→ **REQUIREMENT**
Only one stretch of the records below should be repeated. It starts with the line containing "brown brush [184,444,256,482]" and goes on through the line containing "brown fish [285,273,392,310]", exactly as written.

==== THE DATA ====

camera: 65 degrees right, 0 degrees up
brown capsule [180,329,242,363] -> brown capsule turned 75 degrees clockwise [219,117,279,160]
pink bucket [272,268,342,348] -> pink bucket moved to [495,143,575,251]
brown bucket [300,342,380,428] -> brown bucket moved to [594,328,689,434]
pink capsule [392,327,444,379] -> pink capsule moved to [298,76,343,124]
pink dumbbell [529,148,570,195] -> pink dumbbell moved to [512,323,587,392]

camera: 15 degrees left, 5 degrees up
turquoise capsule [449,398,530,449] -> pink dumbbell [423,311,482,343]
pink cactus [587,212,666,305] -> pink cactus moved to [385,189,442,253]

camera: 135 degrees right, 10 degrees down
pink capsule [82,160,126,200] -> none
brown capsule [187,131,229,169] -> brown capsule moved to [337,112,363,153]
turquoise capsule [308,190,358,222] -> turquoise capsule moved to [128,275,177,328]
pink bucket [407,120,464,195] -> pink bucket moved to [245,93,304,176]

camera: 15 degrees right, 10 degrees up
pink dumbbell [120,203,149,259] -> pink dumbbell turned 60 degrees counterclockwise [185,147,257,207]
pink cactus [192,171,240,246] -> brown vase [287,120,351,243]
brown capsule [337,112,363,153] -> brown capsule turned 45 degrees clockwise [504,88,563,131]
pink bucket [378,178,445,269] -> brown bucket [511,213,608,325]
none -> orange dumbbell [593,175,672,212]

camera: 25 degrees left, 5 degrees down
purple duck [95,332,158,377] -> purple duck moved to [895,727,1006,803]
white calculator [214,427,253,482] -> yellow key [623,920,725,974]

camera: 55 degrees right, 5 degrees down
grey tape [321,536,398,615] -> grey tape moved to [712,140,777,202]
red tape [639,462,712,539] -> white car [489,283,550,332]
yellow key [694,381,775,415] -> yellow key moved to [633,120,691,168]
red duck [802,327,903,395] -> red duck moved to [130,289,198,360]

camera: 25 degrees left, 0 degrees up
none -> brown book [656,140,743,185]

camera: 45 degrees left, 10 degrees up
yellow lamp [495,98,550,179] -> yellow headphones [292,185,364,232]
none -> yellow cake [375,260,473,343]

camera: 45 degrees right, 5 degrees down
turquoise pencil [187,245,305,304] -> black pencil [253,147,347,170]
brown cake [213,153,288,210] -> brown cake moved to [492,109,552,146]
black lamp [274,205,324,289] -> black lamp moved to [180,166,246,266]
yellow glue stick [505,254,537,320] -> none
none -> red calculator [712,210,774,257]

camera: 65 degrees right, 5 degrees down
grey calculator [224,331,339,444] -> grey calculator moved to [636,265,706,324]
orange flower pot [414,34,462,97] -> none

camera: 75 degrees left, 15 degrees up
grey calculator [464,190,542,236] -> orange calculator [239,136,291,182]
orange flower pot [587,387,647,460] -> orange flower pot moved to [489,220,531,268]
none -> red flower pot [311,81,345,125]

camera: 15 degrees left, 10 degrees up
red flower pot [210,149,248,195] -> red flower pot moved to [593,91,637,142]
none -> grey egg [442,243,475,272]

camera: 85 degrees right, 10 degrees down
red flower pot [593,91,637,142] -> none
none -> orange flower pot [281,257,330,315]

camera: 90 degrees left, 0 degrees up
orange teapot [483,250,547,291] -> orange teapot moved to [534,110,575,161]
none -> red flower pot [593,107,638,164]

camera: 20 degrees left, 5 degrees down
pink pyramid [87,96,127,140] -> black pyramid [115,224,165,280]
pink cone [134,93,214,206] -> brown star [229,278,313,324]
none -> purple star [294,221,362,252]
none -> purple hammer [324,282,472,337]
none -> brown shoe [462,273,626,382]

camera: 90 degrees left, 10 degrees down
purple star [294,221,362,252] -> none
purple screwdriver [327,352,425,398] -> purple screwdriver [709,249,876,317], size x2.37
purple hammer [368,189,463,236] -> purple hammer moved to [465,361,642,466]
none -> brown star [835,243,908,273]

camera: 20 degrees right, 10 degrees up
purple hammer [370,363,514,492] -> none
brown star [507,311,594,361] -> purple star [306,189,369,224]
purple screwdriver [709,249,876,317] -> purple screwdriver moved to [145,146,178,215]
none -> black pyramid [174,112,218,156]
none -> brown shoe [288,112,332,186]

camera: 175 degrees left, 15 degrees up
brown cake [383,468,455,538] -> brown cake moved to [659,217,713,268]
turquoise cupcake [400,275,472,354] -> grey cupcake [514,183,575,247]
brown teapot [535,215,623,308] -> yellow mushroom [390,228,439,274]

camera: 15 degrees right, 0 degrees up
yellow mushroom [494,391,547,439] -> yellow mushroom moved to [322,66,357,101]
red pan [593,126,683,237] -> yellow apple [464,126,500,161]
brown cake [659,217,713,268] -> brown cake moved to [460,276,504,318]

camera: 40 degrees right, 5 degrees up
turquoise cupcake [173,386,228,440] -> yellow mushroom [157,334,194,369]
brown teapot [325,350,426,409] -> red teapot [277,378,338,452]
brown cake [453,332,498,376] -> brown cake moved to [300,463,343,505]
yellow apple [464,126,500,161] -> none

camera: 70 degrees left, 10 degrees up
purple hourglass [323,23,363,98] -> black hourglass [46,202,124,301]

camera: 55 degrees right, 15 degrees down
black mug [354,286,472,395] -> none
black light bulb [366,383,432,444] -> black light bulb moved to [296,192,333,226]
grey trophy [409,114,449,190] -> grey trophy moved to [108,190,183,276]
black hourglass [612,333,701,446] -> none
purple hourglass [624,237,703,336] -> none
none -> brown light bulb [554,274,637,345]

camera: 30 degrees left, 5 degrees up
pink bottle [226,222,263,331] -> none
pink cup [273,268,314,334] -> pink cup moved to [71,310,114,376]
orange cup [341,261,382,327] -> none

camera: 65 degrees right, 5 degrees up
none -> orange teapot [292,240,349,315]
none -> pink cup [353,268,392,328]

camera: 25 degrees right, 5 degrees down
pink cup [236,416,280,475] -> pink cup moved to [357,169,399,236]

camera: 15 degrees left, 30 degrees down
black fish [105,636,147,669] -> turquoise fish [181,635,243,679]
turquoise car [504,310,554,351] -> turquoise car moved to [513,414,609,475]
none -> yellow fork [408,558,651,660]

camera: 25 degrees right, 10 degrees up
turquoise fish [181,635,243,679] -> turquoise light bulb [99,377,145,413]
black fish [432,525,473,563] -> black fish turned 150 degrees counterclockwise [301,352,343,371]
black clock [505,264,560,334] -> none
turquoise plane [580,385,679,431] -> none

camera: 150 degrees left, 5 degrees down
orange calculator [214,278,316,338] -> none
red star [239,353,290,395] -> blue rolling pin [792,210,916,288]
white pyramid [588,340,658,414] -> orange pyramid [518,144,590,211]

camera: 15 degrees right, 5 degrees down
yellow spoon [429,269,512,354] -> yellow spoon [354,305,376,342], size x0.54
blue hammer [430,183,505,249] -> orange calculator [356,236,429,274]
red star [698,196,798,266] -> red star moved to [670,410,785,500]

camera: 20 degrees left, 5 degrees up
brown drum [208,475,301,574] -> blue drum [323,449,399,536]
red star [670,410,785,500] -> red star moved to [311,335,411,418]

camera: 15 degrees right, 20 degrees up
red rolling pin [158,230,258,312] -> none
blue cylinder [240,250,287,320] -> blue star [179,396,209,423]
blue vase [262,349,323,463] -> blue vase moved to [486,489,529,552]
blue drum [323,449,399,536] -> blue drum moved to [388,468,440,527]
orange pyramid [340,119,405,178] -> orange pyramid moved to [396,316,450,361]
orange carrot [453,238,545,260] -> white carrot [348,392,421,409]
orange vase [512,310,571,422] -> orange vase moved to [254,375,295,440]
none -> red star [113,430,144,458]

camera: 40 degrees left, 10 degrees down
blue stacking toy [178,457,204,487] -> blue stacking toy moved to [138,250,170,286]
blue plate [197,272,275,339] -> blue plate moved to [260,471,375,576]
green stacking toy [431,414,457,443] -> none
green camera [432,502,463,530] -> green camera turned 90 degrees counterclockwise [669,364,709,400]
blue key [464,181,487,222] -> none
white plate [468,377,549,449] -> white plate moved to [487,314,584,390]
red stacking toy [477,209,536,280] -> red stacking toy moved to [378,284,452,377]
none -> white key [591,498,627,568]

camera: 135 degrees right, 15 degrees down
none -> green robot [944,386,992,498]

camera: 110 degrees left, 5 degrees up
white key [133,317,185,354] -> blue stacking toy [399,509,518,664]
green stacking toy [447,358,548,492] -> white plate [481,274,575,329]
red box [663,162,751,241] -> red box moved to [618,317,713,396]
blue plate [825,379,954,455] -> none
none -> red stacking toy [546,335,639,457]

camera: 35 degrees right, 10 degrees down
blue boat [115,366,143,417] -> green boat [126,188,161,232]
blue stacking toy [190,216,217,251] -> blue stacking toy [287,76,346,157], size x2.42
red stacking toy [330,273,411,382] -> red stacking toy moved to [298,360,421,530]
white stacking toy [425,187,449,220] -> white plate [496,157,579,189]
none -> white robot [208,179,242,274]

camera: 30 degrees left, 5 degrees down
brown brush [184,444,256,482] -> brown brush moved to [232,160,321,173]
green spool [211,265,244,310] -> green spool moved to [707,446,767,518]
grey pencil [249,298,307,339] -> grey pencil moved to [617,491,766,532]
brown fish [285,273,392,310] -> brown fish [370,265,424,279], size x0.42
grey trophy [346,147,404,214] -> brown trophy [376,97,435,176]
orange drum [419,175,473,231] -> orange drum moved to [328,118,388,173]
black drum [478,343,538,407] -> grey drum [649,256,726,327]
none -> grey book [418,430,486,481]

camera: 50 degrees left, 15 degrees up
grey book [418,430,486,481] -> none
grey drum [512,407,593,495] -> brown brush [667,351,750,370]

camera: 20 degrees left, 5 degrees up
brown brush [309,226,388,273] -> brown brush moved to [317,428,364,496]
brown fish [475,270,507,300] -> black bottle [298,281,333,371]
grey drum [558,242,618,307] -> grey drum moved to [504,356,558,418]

====

→ **EXPECTED OUTPUT**
brown brush [184,444,256,482] -> brown brush moved to [232,160,321,173]
green spool [211,265,244,310] -> green spool moved to [707,446,767,518]
grey pencil [249,298,307,339] -> grey pencil moved to [617,491,766,532]
brown fish [285,273,392,310] -> brown fish [370,265,424,279], size x0.42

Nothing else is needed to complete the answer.